*** Records provided ***

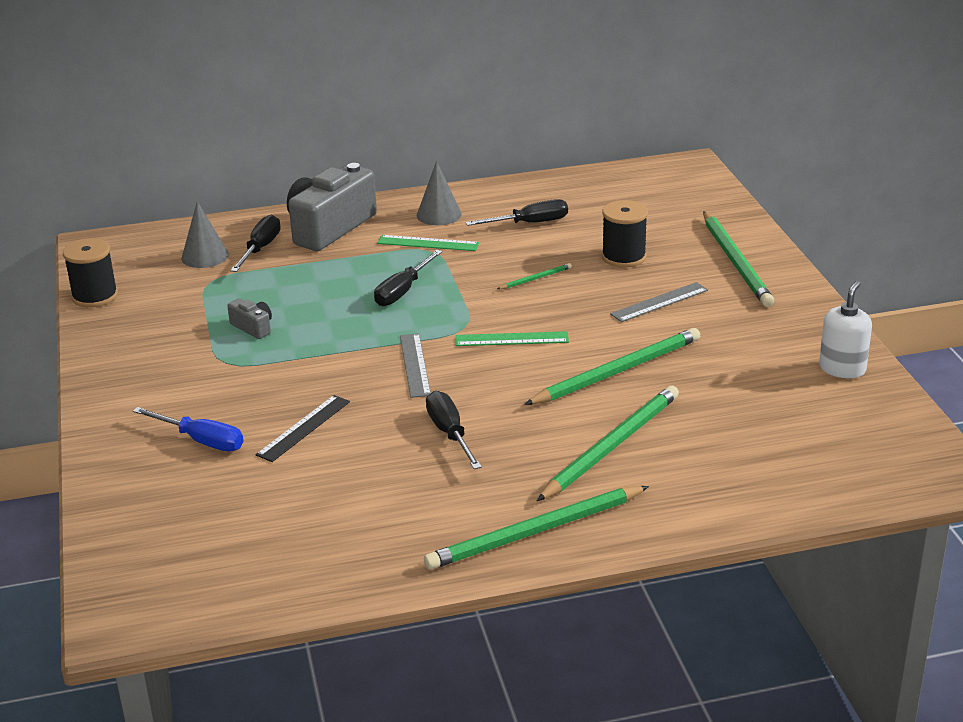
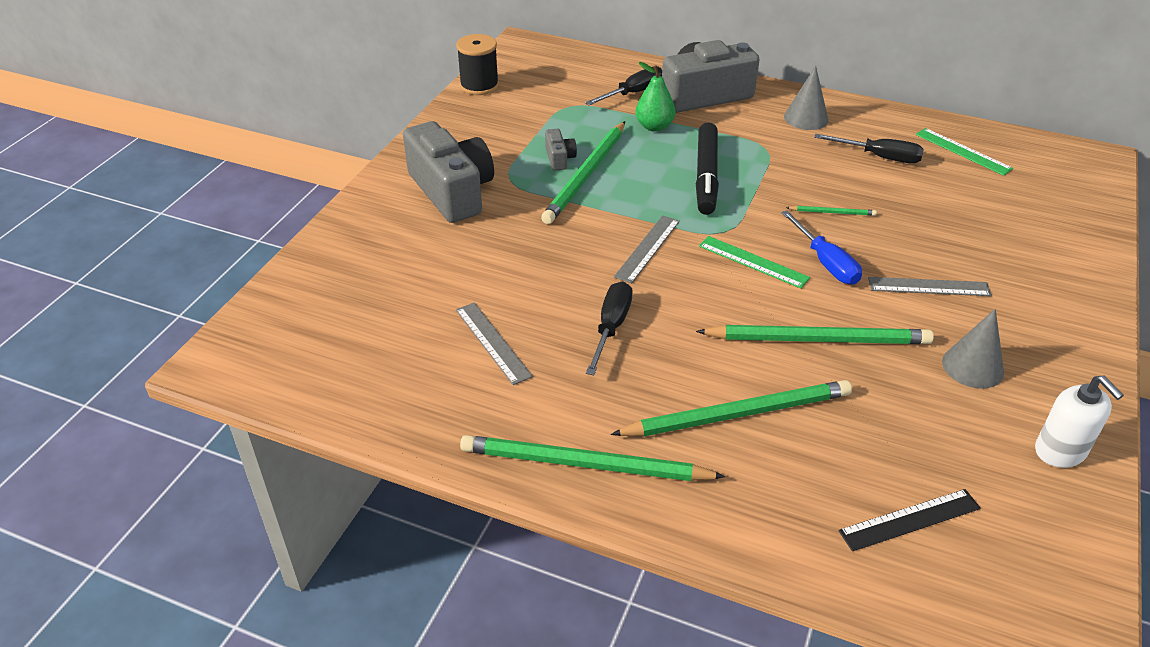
camera: 35 degrees right, 10 degrees up
(180, 393) = (452, 191): none -> grey camera
(201, 441) = (424, 238): blue screwdriver -> blue screwdriver (826, 262)
(205, 256) = (587, 83): grey cone -> grey cone (972, 366)
(303, 428) = (505, 264): black ruler -> black ruler (909, 519)
(312, 269) = (654, 126): none -> green pear
(362, 488) = (492, 342): none -> grey ruler
(403, 291) = (706, 176): black screwdriver -> black marker
(428, 243) = (770, 140): green ruler -> green ruler (963, 151)
(623, 257) = (937, 225): black spool -> none
(736, 262) = (1050, 279): green pencil -> green pencil (586, 175)
(842, 369) = (1060, 451): white soap dispenser -> white soap dispenser turned 90 degrees clockwise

*** End of Records provided ***

Task objective: What is needed is a verbatim copy of the entries, leaving out any pictures.

Finished exercise:
camera: 35 degrees right, 10 degrees up
(180, 393) = (452, 191): none -> grey camera
(201, 441) = (424, 238): blue screwdriver -> blue screwdriver (826, 262)
(205, 256) = (587, 83): grey cone -> grey cone (972, 366)
(303, 428) = (505, 264): black ruler -> black ruler (909, 519)
(312, 269) = (654, 126): none -> green pear
(362, 488) = (492, 342): none -> grey ruler
(403, 291) = (706, 176): black screwdriver -> black marker
(428, 243) = (770, 140): green ruler -> green ruler (963, 151)
(623, 257) = (937, 225): black spool -> none
(736, 262) = (1050, 279): green pencil -> green pencil (586, 175)
(842, 369) = (1060, 451): white soap dispenser -> white soap dispenser turned 90 degrees clockwise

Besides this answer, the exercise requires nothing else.